### TASK STATEMENT
Give the data again exactly, stopping after the "C1: 33nF (DGND, X1) -> none" line.

[Extracted data entries]
BEGIN

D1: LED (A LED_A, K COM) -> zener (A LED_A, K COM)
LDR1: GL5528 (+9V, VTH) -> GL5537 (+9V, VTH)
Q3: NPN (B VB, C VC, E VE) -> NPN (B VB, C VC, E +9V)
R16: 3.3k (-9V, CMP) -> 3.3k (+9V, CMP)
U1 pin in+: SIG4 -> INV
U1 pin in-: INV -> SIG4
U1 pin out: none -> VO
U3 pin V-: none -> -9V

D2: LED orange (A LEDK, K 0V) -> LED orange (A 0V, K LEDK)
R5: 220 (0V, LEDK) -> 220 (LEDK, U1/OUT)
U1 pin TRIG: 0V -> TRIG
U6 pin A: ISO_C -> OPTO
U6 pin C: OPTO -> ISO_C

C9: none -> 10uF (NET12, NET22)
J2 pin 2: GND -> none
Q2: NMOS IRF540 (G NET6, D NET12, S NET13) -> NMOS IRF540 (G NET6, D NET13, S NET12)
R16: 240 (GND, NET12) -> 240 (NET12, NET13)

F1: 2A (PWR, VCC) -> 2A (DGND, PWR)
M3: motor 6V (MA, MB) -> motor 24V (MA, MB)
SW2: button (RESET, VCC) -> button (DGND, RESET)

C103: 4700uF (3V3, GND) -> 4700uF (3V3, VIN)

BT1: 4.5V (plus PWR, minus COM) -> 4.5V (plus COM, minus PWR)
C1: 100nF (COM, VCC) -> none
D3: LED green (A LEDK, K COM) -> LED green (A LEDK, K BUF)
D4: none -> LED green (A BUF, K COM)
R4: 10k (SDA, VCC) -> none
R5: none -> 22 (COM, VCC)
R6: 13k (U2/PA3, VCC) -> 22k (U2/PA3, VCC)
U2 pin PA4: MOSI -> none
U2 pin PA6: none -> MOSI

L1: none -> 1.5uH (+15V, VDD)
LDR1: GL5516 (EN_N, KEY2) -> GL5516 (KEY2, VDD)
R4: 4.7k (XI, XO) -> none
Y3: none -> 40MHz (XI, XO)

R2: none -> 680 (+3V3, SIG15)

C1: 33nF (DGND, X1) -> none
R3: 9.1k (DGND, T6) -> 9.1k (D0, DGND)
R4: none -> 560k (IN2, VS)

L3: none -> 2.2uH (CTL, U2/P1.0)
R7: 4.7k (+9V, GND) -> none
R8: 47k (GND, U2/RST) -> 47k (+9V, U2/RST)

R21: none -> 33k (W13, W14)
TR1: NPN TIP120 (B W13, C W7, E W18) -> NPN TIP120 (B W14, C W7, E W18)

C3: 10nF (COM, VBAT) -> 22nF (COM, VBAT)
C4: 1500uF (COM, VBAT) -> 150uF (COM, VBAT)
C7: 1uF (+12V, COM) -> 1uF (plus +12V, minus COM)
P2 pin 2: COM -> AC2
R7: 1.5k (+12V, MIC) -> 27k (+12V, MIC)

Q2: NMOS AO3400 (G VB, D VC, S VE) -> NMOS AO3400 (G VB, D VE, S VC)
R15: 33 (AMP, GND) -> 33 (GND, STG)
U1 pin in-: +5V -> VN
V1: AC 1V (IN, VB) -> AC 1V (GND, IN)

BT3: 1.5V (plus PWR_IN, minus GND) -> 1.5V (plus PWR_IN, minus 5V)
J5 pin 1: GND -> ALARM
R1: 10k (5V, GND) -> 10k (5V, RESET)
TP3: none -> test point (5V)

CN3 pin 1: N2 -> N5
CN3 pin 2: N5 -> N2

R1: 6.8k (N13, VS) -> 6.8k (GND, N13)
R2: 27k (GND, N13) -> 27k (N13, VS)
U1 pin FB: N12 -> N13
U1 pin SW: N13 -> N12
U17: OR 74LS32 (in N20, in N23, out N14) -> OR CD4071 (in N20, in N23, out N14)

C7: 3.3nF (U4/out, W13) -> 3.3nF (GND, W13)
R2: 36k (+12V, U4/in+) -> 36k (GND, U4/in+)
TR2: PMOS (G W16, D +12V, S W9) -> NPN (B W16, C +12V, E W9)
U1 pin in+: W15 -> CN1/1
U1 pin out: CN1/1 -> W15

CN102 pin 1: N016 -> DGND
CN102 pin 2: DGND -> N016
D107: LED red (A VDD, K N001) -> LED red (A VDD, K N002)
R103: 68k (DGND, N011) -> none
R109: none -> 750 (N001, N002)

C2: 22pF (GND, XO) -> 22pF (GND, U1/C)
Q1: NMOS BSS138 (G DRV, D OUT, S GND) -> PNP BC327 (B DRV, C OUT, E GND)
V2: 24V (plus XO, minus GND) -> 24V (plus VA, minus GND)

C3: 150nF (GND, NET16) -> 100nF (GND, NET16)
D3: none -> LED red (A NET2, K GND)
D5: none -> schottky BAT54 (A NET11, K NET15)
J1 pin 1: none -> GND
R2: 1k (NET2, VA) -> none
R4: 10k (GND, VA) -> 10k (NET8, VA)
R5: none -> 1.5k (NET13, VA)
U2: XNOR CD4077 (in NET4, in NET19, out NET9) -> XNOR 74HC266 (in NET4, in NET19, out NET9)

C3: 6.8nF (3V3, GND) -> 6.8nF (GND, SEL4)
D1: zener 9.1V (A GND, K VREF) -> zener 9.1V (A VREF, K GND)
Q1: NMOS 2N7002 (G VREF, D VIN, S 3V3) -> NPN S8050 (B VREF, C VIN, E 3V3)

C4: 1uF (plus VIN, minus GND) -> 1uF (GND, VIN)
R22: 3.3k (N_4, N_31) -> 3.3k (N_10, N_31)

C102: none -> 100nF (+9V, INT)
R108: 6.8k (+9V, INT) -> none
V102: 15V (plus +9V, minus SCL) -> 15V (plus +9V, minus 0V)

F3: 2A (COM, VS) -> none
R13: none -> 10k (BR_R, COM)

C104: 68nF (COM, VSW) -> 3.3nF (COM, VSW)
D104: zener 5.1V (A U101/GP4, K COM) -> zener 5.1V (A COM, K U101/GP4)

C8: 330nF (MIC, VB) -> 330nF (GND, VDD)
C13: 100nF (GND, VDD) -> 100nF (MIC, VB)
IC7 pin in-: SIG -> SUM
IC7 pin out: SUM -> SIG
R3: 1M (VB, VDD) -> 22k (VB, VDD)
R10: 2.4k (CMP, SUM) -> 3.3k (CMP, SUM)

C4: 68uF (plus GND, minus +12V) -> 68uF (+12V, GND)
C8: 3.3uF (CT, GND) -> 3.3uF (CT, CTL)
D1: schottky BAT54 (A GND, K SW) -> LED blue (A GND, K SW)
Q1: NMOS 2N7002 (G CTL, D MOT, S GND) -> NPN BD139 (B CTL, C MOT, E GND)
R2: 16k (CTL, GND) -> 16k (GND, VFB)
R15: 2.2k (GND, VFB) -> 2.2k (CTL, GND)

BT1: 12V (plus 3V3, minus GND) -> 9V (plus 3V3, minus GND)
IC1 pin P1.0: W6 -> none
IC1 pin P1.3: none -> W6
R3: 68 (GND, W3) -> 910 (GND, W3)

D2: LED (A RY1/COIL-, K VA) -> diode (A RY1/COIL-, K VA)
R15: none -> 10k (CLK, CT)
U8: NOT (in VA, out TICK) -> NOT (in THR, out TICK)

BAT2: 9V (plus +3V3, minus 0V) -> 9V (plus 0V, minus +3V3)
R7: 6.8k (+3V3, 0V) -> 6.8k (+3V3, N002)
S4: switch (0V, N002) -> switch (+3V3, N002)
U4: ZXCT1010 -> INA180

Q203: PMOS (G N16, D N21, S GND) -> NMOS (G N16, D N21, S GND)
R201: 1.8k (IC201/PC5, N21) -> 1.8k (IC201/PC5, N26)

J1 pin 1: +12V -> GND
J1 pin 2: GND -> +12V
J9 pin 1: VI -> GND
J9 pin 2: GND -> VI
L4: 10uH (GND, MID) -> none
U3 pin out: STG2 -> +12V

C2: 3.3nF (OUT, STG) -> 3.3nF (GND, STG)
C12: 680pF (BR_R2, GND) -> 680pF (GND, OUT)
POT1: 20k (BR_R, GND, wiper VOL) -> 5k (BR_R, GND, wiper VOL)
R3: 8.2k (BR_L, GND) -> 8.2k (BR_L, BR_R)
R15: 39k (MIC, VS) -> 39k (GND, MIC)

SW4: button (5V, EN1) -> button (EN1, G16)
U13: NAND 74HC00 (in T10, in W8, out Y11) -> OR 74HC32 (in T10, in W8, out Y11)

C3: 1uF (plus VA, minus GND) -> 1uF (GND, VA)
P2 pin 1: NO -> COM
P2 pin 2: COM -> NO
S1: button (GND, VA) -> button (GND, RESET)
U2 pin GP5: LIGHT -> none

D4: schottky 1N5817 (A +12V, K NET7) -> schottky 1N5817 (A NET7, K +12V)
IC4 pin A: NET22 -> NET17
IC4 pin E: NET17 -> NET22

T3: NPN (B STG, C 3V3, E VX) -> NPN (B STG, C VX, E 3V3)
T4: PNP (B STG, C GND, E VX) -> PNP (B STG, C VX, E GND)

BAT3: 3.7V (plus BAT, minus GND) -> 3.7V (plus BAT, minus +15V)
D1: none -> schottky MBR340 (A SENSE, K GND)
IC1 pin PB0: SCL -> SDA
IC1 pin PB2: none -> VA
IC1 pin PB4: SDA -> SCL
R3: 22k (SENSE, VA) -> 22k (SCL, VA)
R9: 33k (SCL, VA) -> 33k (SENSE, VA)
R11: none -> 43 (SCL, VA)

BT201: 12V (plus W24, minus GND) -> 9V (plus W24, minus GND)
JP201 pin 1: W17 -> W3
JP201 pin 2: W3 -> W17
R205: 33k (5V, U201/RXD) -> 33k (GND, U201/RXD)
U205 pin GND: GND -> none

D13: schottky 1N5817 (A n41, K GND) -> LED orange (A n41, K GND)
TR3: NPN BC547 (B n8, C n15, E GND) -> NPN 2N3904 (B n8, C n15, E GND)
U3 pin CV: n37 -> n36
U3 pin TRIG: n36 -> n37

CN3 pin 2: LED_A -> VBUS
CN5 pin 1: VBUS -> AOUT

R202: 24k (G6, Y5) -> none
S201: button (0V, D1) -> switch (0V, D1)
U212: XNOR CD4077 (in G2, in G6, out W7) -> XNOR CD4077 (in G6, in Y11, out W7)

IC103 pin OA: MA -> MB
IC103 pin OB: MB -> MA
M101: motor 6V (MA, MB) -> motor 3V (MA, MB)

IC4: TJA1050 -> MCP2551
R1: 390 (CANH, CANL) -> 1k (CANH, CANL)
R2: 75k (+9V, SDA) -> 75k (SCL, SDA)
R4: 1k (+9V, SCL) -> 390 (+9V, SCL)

END

### TASK RESULT
D1: LED (A LED_A, K COM) -> zener (A LED_A, K COM)
LDR1: GL5528 (+9V, VTH) -> GL5537 (+9V, VTH)
Q3: NPN (B VB, C VC, E VE) -> NPN (B VB, C VC, E +9V)
R16: 3.3k (-9V, CMP) -> 3.3k (+9V, CMP)
U1 pin in+: SIG4 -> INV
U1 pin in-: INV -> SIG4
U1 pin out: none -> VO
U3 pin V-: none -> -9V

D2: LED orange (A LEDK, K 0V) -> LED orange (A 0V, K LEDK)
R5: 220 (0V, LEDK) -> 220 (LEDK, U1/OUT)
U1 pin TRIG: 0V -> TRIG
U6 pin A: ISO_C -> OPTO
U6 pin C: OPTO -> ISO_C

C9: none -> 10uF (NET12, NET22)
J2 pin 2: GND -> none
Q2: NMOS IRF540 (G NET6, D NET12, S NET13) -> NMOS IRF540 (G NET6, D NET13, S NET12)
R16: 240 (GND, NET12) -> 240 (NET12, NET13)

F1: 2A (PWR, VCC) -> 2A (DGND, PWR)
M3: motor 6V (MA, MB) -> motor 24V (MA, MB)
SW2: button (RESET, VCC) -> button (DGND, RESET)

C103: 4700uF (3V3, GND) -> 4700uF (3V3, VIN)

BT1: 4.5V (plus PWR, minus COM) -> 4.5V (plus COM, minus PWR)
C1: 100nF (COM, VCC) -> none
D3: LED green (A LEDK, K COM) -> LED green (A LEDK, K BUF)
D4: none -> LED green (A BUF, K COM)
R4: 10k (SDA, VCC) -> none
R5: none -> 22 (COM, VCC)
R6: 13k (U2/PA3, VCC) -> 22k (U2/PA3, VCC)
U2 pin PA4: MOSI -> none
U2 pin PA6: none -> MOSI

L1: none -> 1.5uH (+15V, VDD)
LDR1: GL5516 (EN_N, KEY2) -> GL5516 (KEY2, VDD)
R4: 4.7k (XI, XO) -> none
Y3: none -> 40MHz (XI, XO)

R2: none -> 680 (+3V3, SIG15)

C1: 33nF (DGND, X1) -> none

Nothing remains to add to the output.